======== GIVEN RECORDS ========

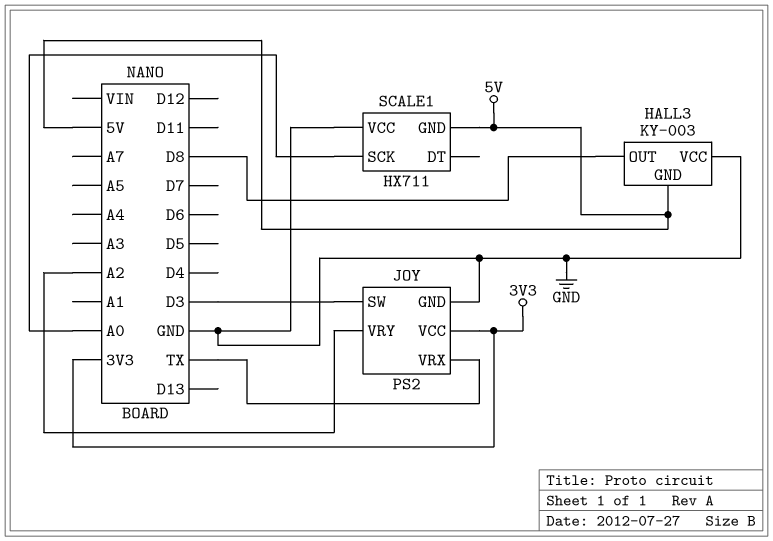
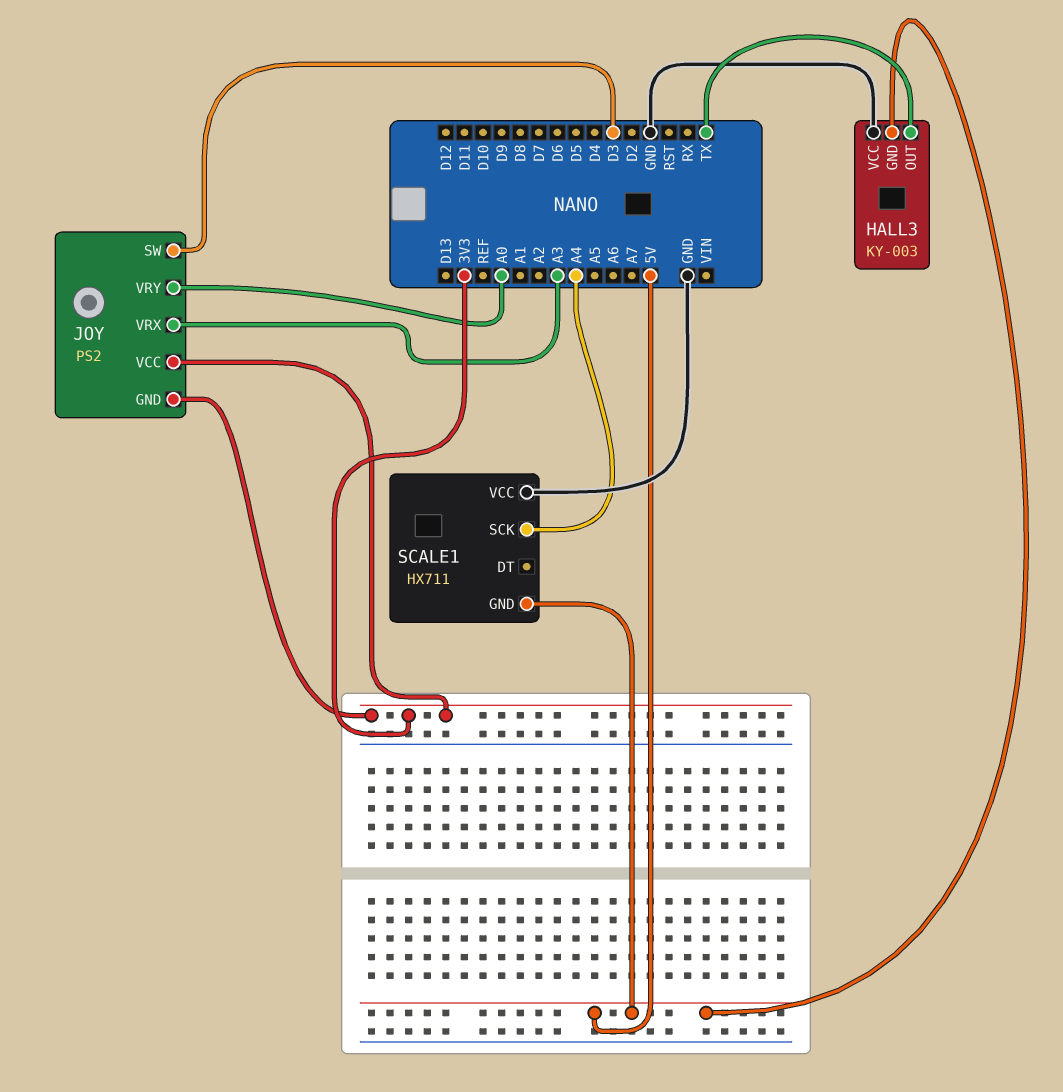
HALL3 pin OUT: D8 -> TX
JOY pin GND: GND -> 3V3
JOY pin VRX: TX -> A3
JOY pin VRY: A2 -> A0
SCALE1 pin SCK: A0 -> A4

========

:: AIM OF THE TASK ::
In copying the material, drop all pictures and keep everything else identical.

:: FINISHED EXERCISE ::
HALL3 pin OUT: D8 -> TX
JOY pin GND: GND -> 3V3
JOY pin VRX: TX -> A3
JOY pin VRY: A2 -> A0
SCALE1 pin SCK: A0 -> A4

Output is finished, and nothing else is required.